*** Block opens ***

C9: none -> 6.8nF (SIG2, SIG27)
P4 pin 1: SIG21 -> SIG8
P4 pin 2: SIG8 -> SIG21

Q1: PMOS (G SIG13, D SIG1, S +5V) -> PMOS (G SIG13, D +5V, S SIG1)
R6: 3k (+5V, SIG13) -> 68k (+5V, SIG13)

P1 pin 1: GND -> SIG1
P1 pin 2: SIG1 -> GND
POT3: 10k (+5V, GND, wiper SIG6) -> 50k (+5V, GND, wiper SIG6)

*** Block closes ***

Write the listing out again, word for word.

C9: none -> 6.8nF (SIG2, SIG27)
P4 pin 1: SIG21 -> SIG8
P4 pin 2: SIG8 -> SIG21

Q1: PMOS (G SIG13, D SIG1, S +5V) -> PMOS (G SIG13, D +5V, S SIG1)
R6: 3k (+5V, SIG13) -> 68k (+5V, SIG13)

P1 pin 1: GND -> SIG1
P1 pin 2: SIG1 -> GND
POT3: 10k (+5V, GND, wiper SIG6) -> 50k (+5V, GND, wiper SIG6)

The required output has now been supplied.